** Exercise inputs **
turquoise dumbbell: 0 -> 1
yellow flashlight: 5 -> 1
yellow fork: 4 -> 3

--

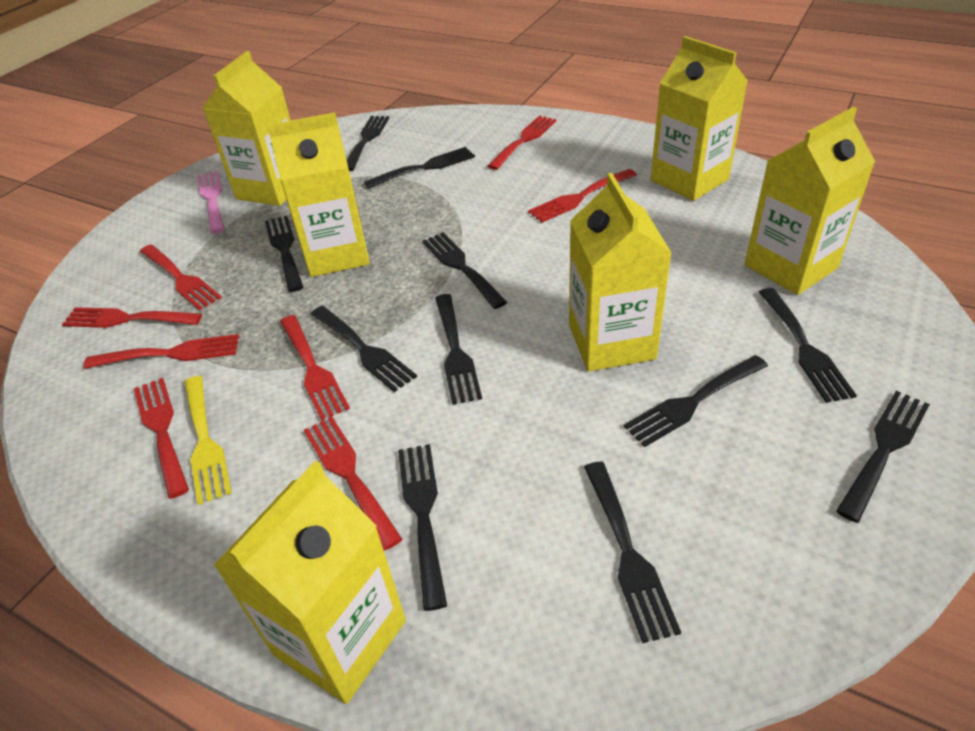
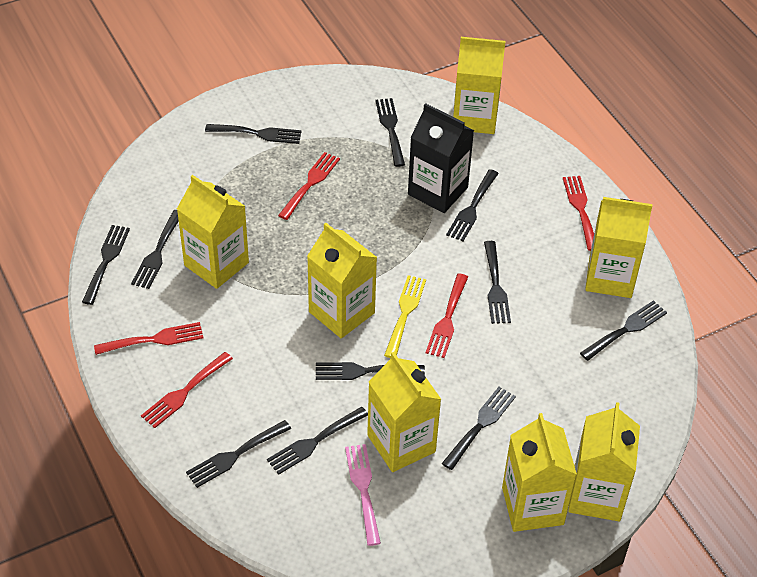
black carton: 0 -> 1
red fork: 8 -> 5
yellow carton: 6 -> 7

...

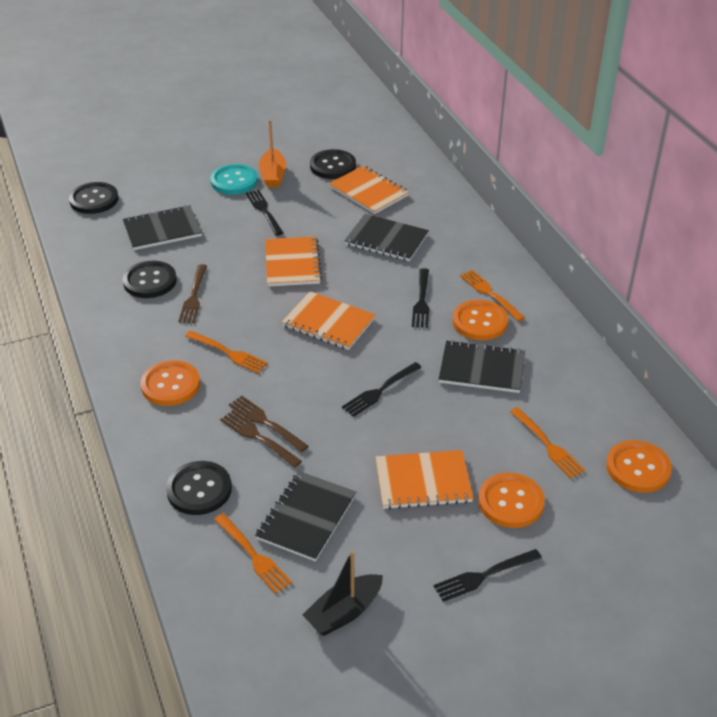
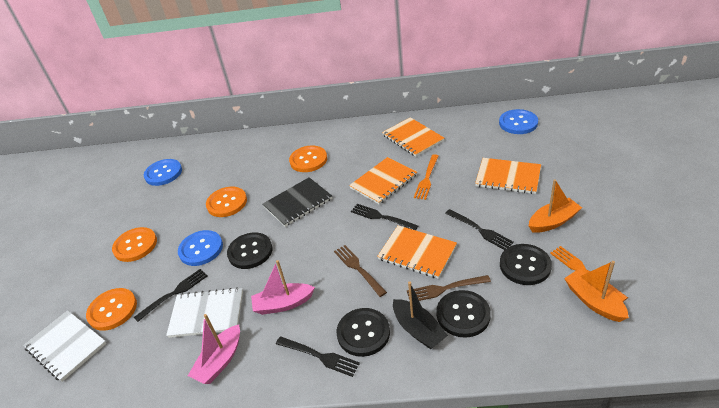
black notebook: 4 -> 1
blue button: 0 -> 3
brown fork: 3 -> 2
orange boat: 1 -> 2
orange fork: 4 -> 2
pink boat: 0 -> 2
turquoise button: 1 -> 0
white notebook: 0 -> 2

** What you are asked to do **
Say how many lines above contain the string "turquoise". Answer with the number only.

** Response for this exercise **
2